Content starts
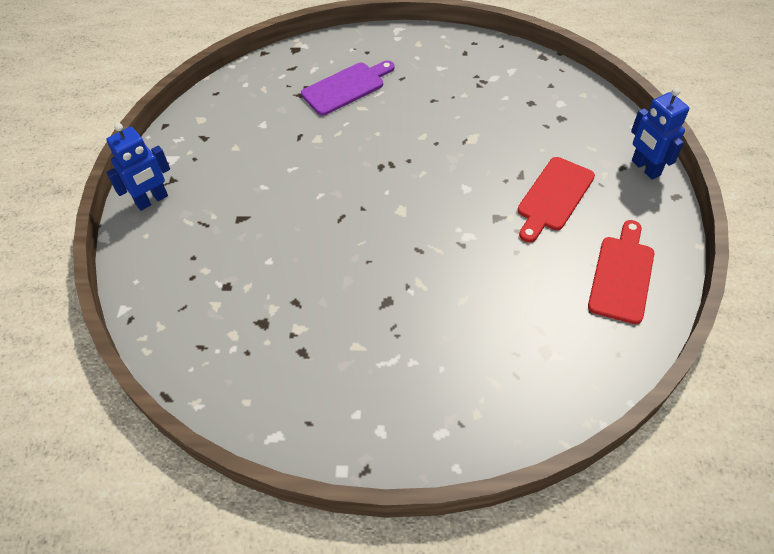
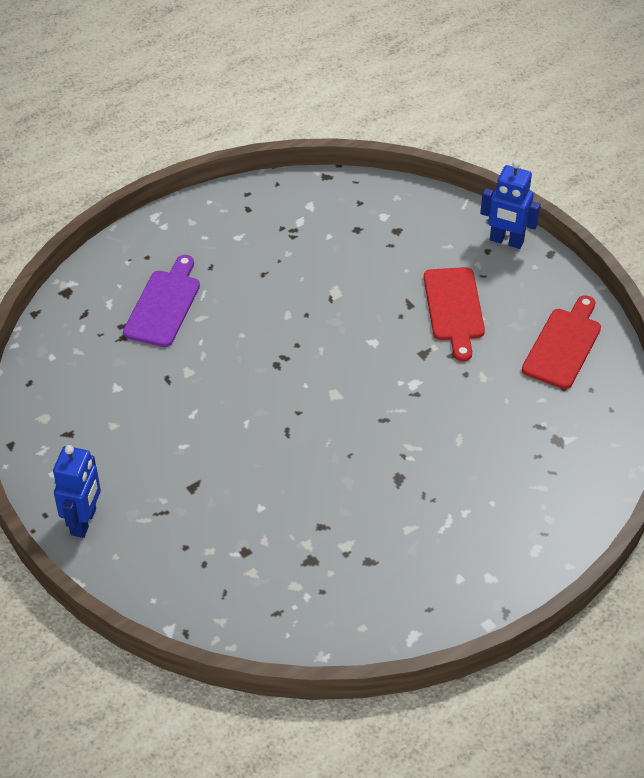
camera: 40 degrees left, 5 degrees down
(622, 275) = (563, 345): red cutting board -> red cutting board turned 45 degrees clockwise

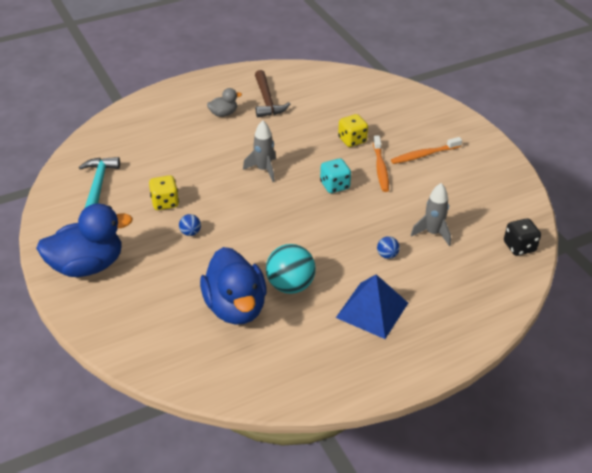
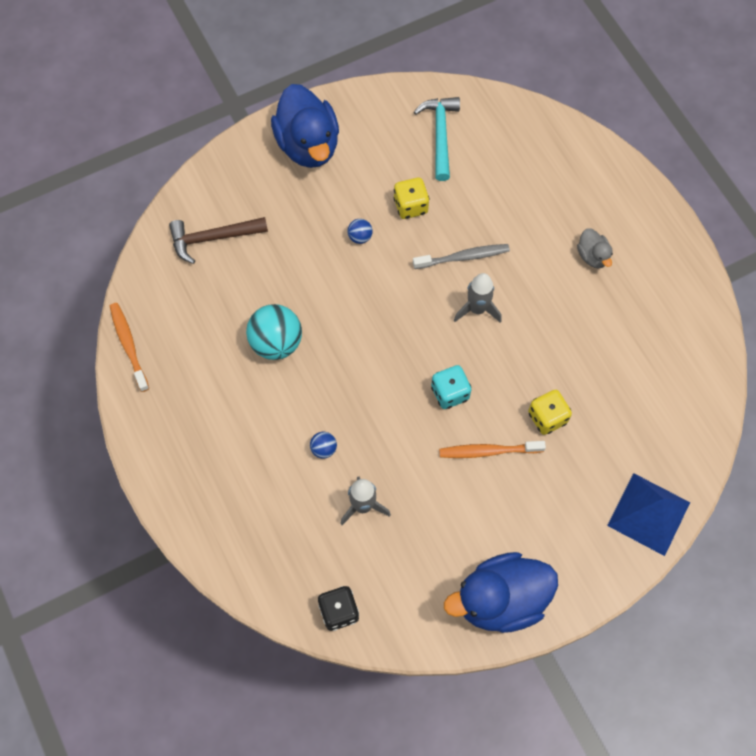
camera: 90 degrees right, 25 degrees up
(98, 184) = (440, 135): turquoise hammer -> turquoise hammer turned 90 degrees counterclockwise
(217, 175) = (463, 257): none -> grey toothbrush
(235, 307) = (245, 289): blue duck -> blue duck (500, 600)
(267, 100) = (629, 308): brown hammer -> brown hammer (213, 238)
(372, 310) = (237, 427): blue pyramid -> blue pyramid (649, 514)
(424, 155) = (521, 511): orange toothbrush -> orange toothbrush (129, 345)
Content ends
### Task objective
Give back exactly the lines running from the line containing "(98, 184) = (440, 135): turquoise" through the end of the material above, both included, and nothing beyond them.

### The answer
(98, 184) = (440, 135): turquoise hammer -> turquoise hammer turned 90 degrees counterclockwise
(217, 175) = (463, 257): none -> grey toothbrush
(235, 307) = (245, 289): blue duck -> blue duck (500, 600)
(267, 100) = (629, 308): brown hammer -> brown hammer (213, 238)
(372, 310) = (237, 427): blue pyramid -> blue pyramid (649, 514)
(424, 155) = (521, 511): orange toothbrush -> orange toothbrush (129, 345)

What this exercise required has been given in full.